■ **DATASET RECORDS**
-*-

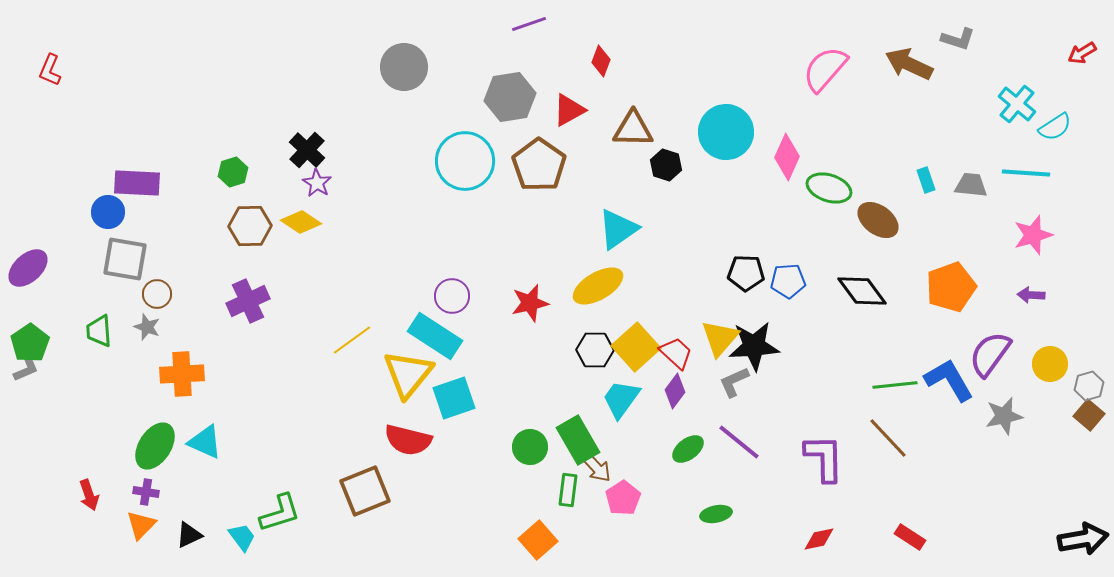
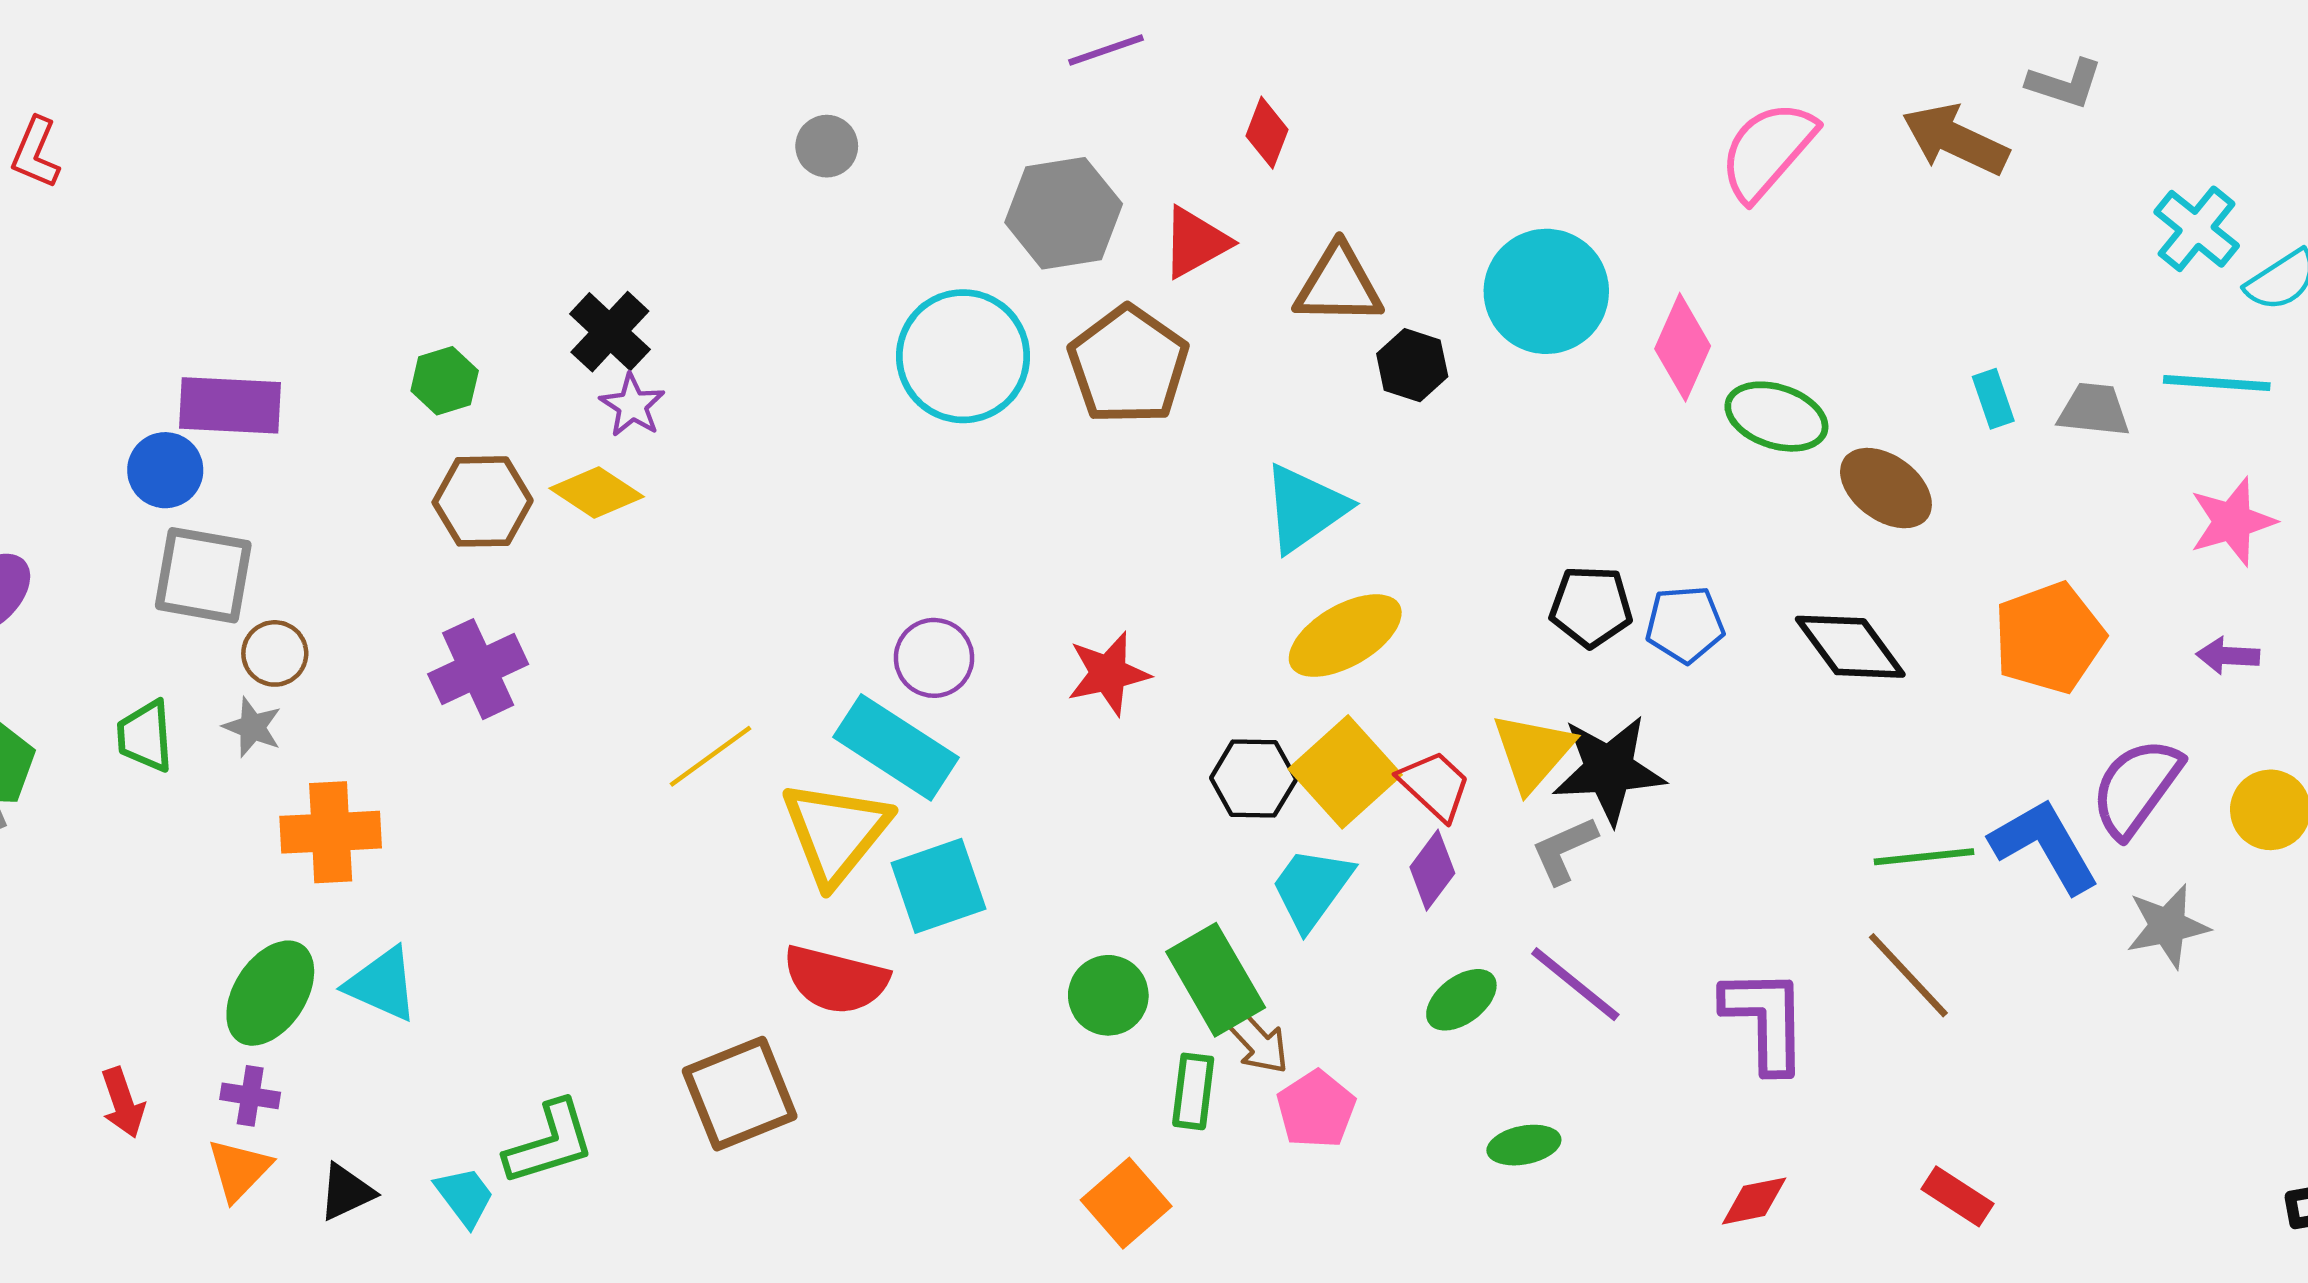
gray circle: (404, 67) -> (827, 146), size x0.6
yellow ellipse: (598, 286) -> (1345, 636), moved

-*-

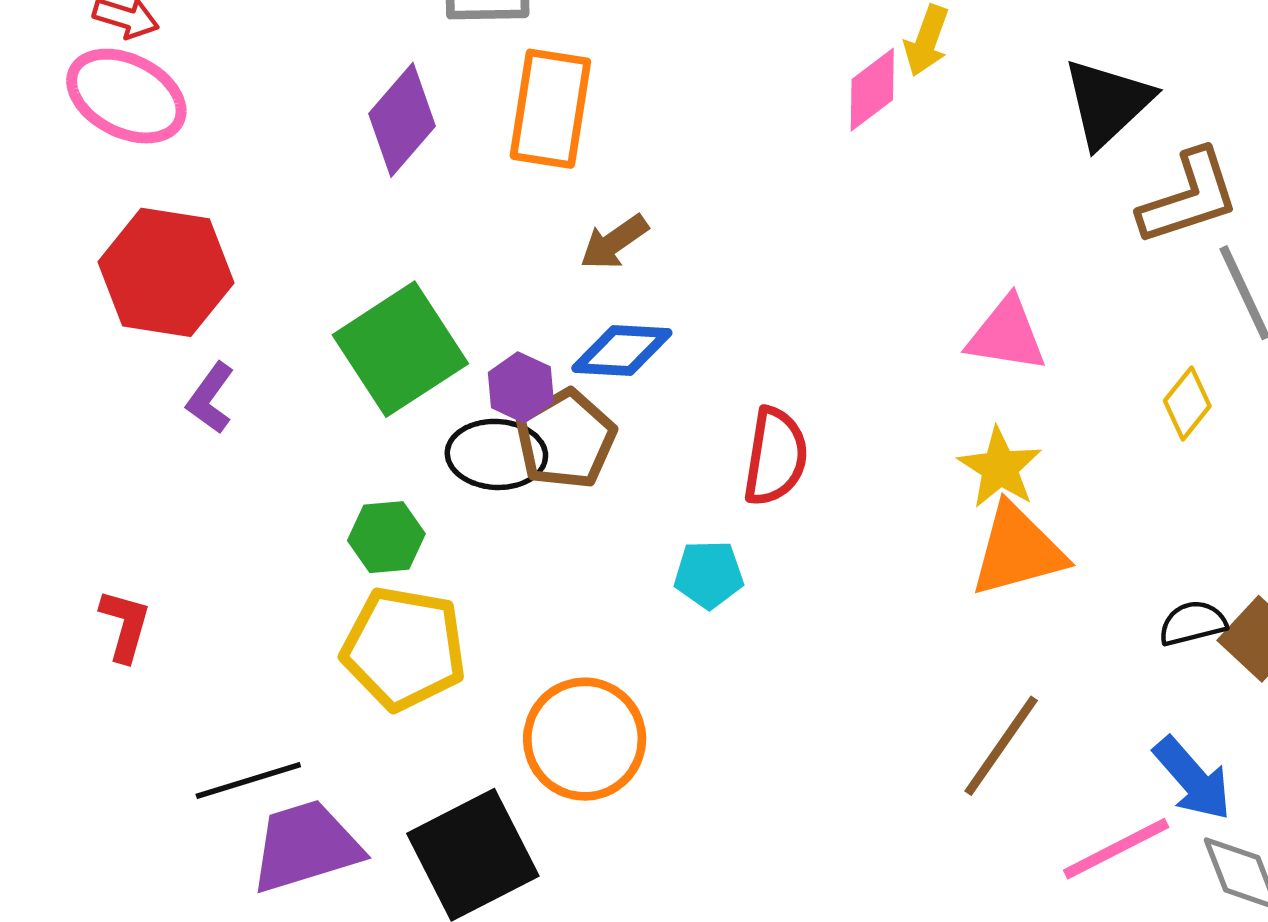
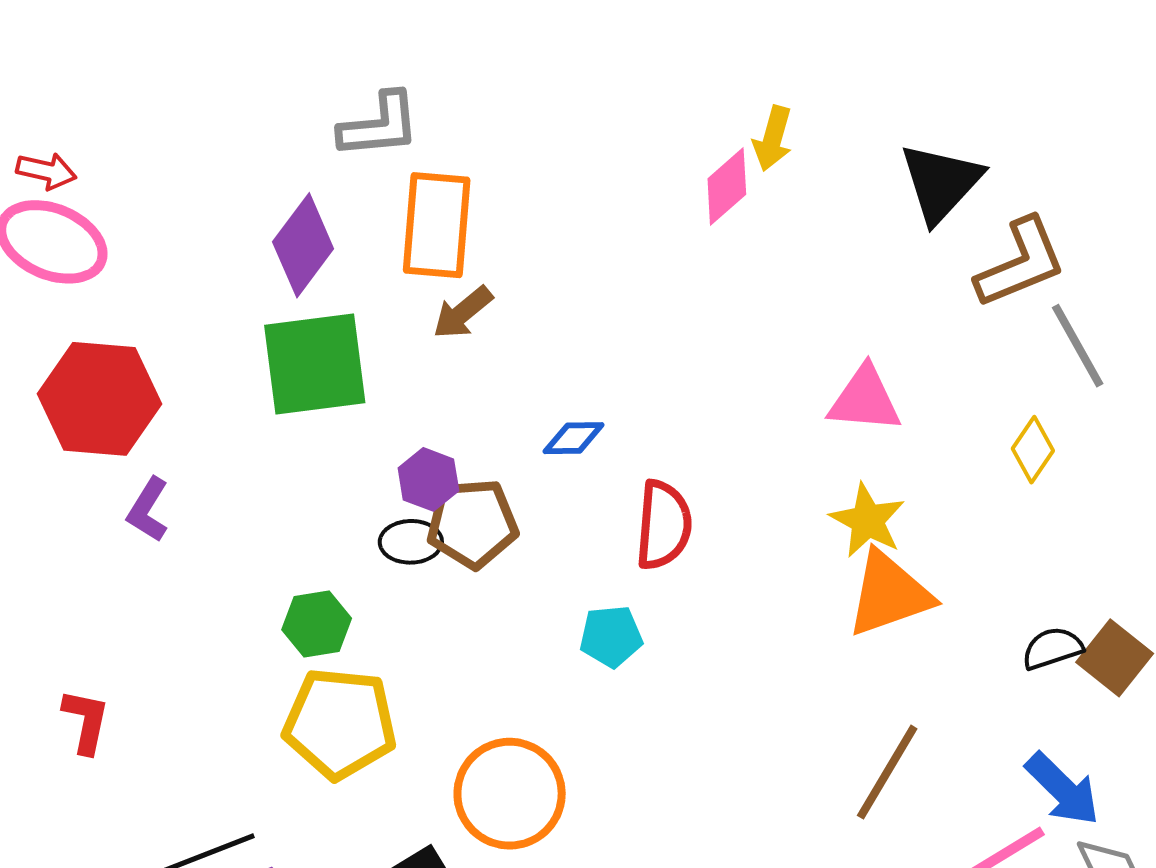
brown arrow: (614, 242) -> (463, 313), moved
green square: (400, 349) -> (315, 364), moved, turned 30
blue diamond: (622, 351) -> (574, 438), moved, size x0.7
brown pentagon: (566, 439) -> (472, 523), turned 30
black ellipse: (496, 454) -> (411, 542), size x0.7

-*-

■ **WHAT YOU NEED TO DO**
Whenever a line of the data above includes the word "ellipse", copy that line.

■ **SOLUTION**
yellow ellipse: (598, 286) -> (1345, 636), moved
black ellipse: (496, 454) -> (411, 542), size x0.7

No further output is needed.